Start of Input

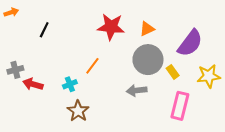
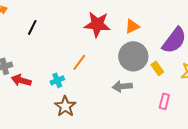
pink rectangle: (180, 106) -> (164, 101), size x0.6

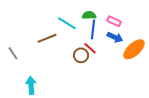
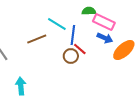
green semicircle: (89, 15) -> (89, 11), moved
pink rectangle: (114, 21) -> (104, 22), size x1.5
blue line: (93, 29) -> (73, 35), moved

End of Input
Start of Input

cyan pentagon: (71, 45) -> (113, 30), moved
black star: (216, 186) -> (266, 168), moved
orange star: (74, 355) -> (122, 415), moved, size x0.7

End of Input

What the task asks:
Across all the entries above, how many lines have the word "rectangle" in them? Only the number, please.

Result:
2